■ **EXERCISE OBJECTIVE**
From the line that contains "brown brick J6:K6" to the last line of the entries, set down each line exactly as written, both ends included, with nothing else.

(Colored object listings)
--------------------------------

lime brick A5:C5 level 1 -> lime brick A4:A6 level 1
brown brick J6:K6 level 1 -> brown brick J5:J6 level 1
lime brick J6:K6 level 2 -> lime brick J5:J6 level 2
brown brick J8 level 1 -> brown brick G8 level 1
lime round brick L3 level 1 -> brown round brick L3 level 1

--------------------------------

■ **TASK OUTPUT**
brown brick J6:K6 level 1 -> brown brick J5:J6 level 1
lime brick J6:K6 level 2 -> lime brick J5:J6 level 2
brown brick J8 level 1 -> brown brick G8 level 1
lime round brick L3 level 1 -> brown round brick L3 level 1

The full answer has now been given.